= Beginning of Section =

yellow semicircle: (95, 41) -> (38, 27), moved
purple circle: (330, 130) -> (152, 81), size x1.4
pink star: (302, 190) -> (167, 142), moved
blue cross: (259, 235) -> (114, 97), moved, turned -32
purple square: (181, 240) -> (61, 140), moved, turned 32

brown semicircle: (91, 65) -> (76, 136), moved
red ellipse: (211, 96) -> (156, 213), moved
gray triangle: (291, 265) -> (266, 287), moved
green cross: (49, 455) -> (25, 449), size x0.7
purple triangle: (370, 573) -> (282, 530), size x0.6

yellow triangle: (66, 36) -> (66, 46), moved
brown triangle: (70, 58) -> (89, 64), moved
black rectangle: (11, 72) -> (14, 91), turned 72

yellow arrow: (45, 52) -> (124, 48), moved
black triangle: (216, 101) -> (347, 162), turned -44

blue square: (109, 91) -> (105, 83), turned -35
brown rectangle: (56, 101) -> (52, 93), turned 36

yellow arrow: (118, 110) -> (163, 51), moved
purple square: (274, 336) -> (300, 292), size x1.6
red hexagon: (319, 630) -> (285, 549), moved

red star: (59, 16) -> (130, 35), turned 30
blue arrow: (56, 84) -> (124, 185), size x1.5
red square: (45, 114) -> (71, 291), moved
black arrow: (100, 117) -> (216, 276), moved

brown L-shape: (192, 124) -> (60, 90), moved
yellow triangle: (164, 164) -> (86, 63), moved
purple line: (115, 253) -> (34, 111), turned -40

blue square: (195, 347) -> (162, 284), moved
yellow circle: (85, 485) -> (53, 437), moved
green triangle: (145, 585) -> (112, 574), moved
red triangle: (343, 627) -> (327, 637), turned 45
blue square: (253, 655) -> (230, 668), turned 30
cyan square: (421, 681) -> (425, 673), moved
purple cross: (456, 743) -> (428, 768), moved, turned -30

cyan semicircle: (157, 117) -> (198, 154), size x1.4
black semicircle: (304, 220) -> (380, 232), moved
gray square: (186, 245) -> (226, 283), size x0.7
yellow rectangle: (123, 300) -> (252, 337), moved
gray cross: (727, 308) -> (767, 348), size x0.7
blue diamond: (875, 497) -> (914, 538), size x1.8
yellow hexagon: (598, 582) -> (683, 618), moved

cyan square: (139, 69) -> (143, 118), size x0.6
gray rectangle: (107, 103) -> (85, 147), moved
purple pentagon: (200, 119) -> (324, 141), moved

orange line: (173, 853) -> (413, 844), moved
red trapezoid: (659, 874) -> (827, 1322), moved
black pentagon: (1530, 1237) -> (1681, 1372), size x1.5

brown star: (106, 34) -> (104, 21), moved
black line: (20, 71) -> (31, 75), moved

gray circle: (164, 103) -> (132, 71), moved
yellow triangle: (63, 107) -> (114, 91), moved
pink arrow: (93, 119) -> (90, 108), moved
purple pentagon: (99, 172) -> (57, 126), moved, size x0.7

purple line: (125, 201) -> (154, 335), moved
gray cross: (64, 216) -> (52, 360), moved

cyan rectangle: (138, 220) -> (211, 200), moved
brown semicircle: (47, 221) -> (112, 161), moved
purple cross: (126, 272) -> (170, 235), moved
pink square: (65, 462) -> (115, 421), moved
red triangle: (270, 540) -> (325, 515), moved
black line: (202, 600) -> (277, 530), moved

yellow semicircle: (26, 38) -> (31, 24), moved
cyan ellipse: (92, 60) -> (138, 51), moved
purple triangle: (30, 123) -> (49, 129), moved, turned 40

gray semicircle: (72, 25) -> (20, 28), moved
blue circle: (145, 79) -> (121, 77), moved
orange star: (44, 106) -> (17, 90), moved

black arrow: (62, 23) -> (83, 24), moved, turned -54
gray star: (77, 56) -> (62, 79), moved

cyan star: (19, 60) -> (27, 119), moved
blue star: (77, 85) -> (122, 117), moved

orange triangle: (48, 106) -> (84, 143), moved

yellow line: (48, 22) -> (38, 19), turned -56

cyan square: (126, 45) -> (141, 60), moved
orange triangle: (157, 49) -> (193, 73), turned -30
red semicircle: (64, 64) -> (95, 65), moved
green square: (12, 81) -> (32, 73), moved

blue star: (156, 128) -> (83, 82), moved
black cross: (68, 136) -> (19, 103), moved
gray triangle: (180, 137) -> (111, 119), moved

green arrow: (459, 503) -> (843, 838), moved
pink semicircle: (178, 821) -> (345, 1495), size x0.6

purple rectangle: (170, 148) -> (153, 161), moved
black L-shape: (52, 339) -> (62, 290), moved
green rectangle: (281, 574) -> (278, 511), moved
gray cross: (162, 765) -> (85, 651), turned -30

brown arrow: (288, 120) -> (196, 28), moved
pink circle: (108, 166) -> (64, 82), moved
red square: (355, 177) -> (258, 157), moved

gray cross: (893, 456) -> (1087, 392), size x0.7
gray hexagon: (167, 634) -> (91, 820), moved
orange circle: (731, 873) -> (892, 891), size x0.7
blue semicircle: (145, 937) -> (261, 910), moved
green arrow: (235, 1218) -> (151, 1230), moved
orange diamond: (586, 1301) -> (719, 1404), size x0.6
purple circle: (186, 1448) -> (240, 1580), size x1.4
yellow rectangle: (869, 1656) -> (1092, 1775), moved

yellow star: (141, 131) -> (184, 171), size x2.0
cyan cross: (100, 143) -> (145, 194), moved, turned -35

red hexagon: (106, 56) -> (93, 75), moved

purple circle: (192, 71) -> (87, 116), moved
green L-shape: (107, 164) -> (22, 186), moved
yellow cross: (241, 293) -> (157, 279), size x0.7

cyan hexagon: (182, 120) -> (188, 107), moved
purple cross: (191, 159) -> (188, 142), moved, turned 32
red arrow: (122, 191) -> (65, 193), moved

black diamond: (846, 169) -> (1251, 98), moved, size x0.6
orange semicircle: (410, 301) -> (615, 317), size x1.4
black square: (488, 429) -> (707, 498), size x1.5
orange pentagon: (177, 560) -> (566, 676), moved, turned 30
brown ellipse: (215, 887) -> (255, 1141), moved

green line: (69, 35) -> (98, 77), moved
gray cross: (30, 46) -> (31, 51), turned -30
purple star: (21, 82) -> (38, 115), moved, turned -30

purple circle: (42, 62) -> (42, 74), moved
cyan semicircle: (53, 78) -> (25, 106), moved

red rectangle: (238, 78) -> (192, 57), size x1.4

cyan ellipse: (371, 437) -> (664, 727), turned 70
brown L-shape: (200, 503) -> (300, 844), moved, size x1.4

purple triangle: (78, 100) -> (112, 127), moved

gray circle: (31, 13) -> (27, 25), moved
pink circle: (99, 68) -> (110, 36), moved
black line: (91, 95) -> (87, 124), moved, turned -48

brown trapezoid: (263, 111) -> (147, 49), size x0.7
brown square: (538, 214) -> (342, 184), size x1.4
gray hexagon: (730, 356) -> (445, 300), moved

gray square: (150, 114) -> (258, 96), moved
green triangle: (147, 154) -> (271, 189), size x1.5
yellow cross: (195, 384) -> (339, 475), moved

= End of Section =

Task objective. Starting with the first line of the records above, give back each line exactly until the line with "green cross: (49, 455)" has been given as well.

Exercise answer.
yellow semicircle: (95, 41) -> (38, 27), moved
purple circle: (330, 130) -> (152, 81), size x1.4
pink star: (302, 190) -> (167, 142), moved
blue cross: (259, 235) -> (114, 97), moved, turned -32
purple square: (181, 240) -> (61, 140), moved, turned 32

brown semicircle: (91, 65) -> (76, 136), moved
red ellipse: (211, 96) -> (156, 213), moved
gray triangle: (291, 265) -> (266, 287), moved
green cross: (49, 455) -> (25, 449), size x0.7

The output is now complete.